* _What to do_
Write out, word for word, the part of the listing below that opens with the line containing "LIGHT3 pin OUT: D4 -> D7" and closes with the line containing "SONAR3 pin TRIG: D1 -> D5", keeping both of those lines and adding no others.
==== Excerpted data ====
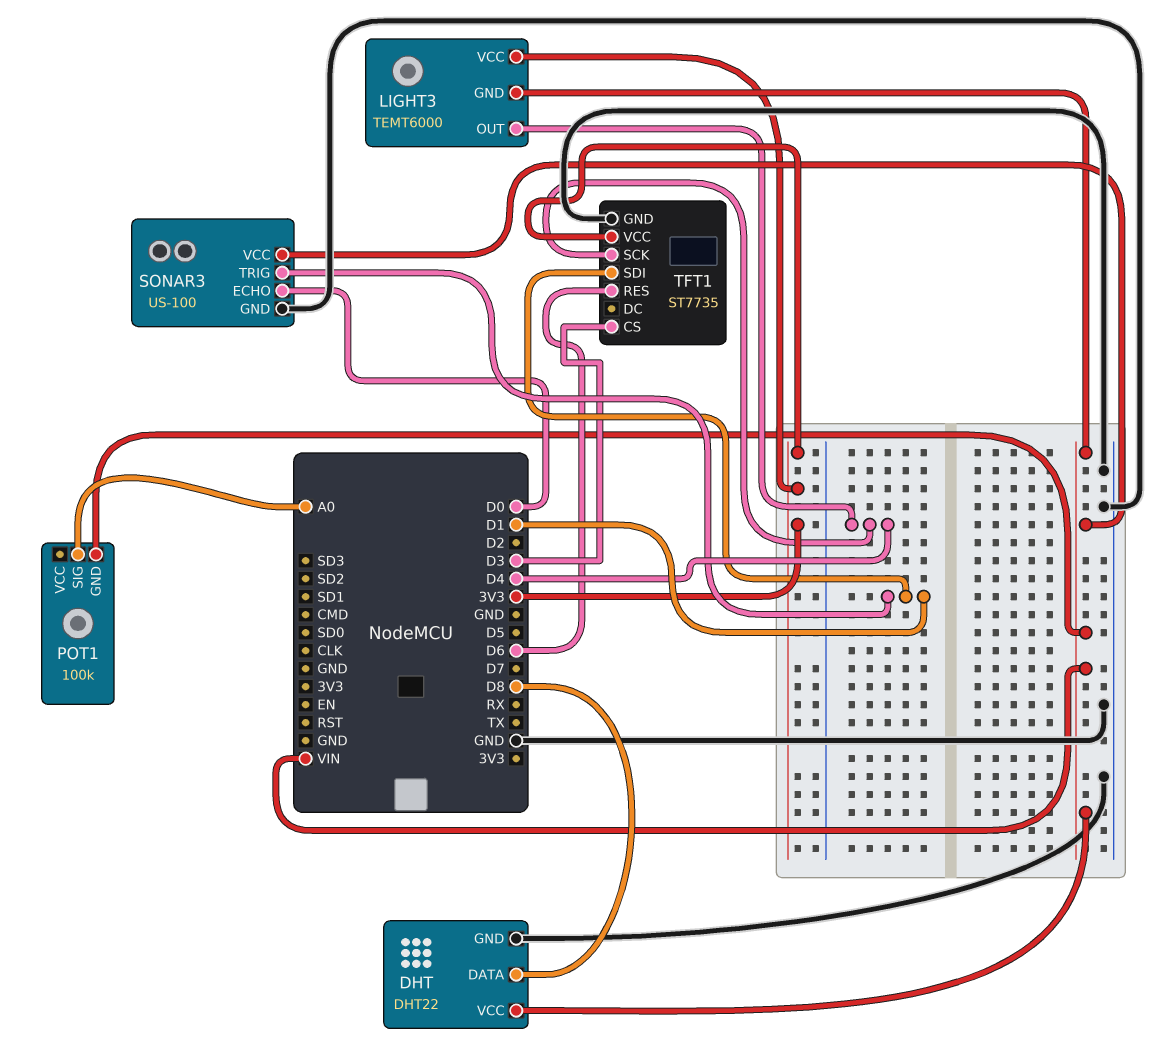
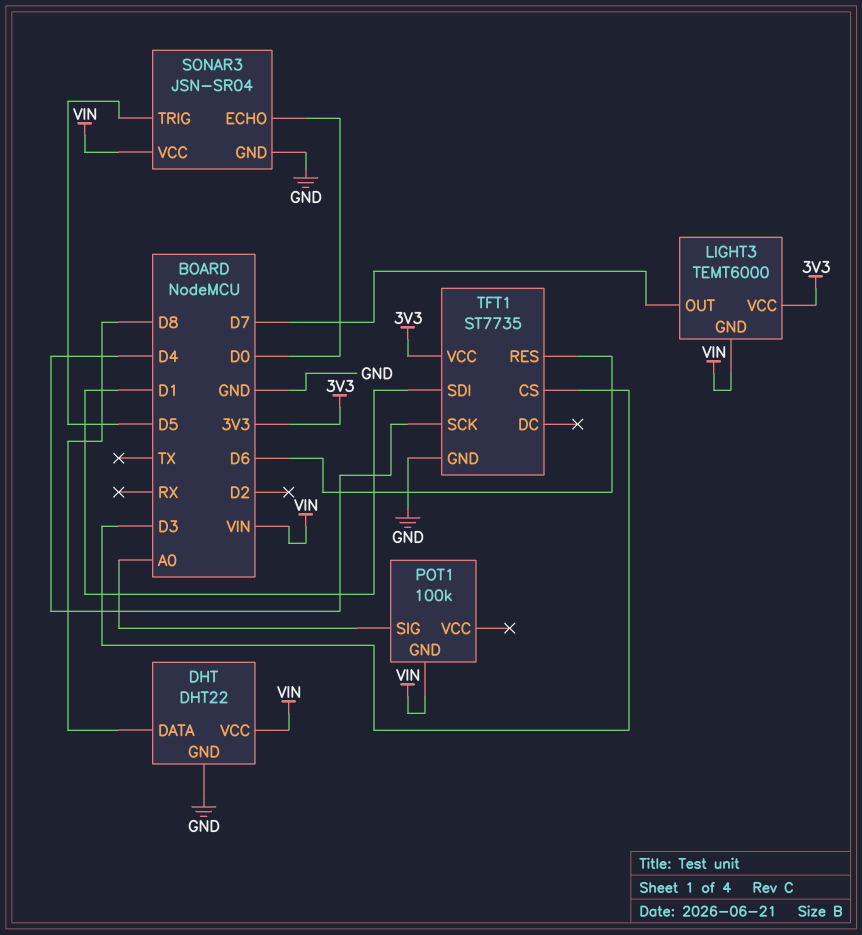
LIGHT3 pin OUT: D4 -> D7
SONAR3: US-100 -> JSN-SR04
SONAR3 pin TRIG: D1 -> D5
====
==== Excerpted data ====
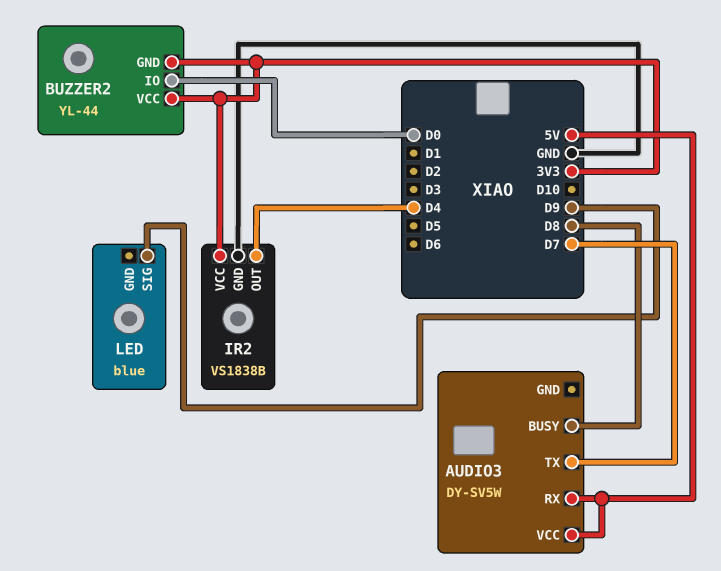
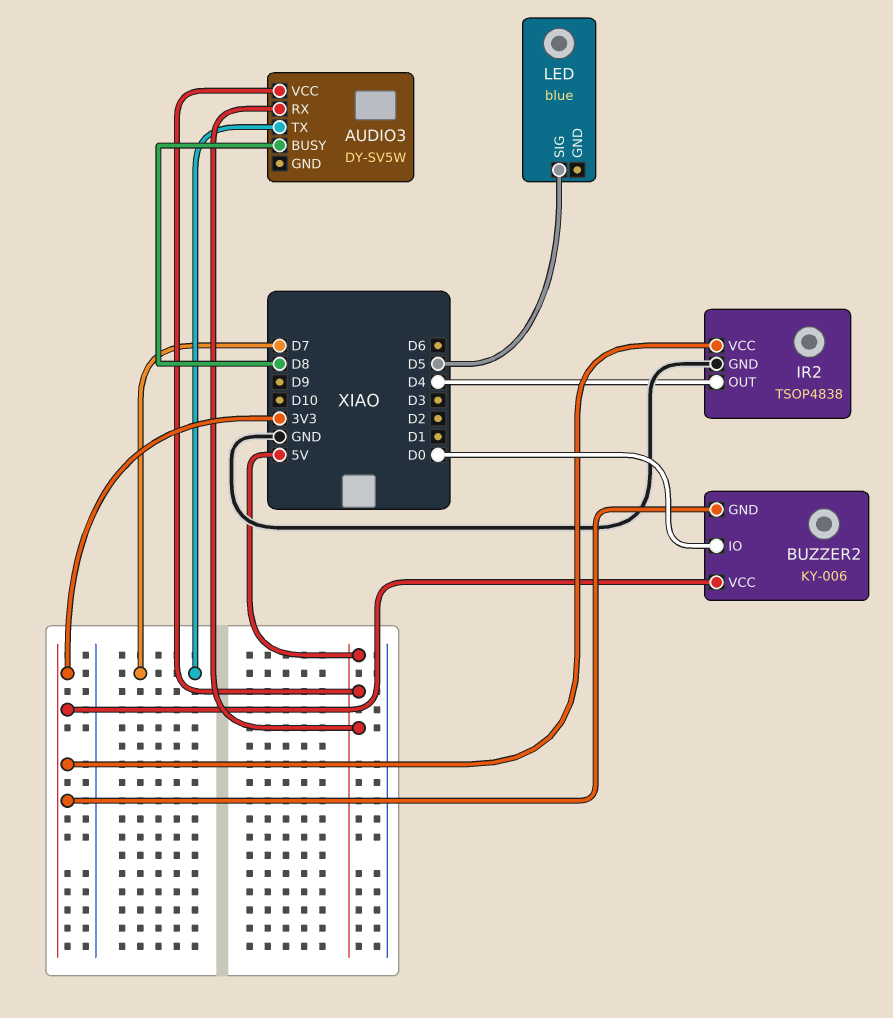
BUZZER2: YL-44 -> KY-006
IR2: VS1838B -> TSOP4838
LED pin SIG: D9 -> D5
====
==== Excerpted data ====
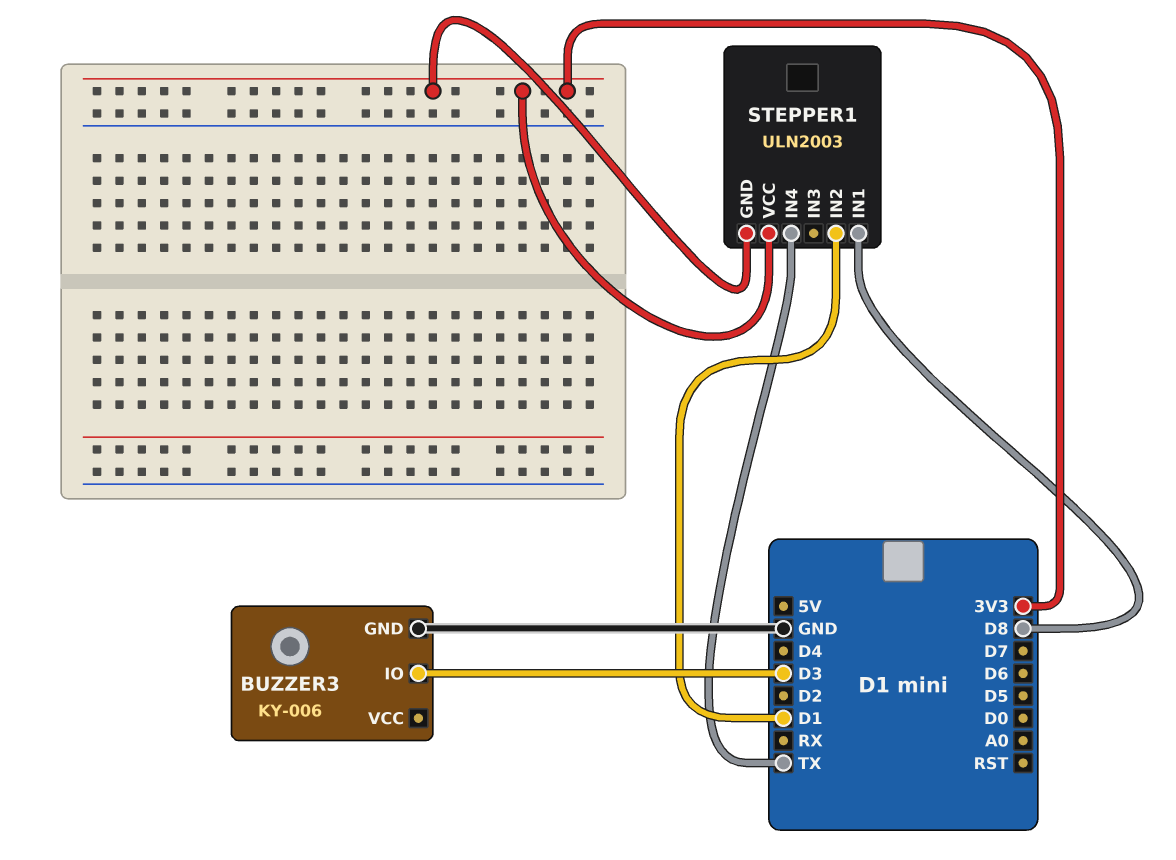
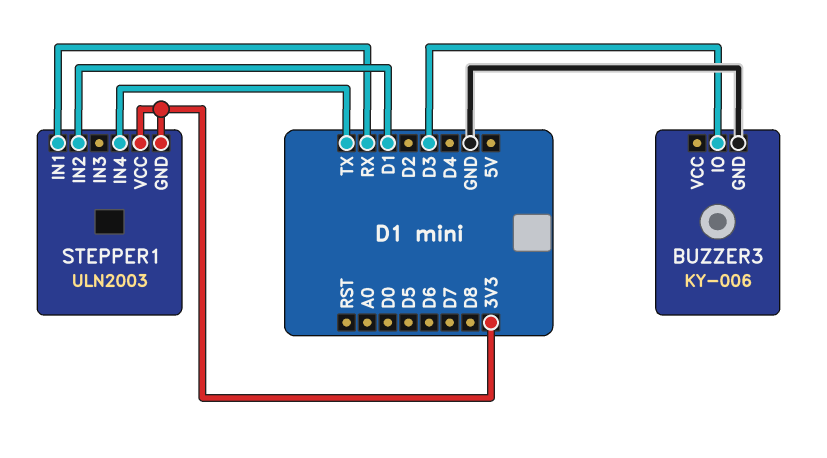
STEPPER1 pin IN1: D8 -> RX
====
* _Solution below_
LIGHT3 pin OUT: D4 -> D7
SONAR3: US-100 -> JSN-SR04
SONAR3 pin TRIG: D1 -> D5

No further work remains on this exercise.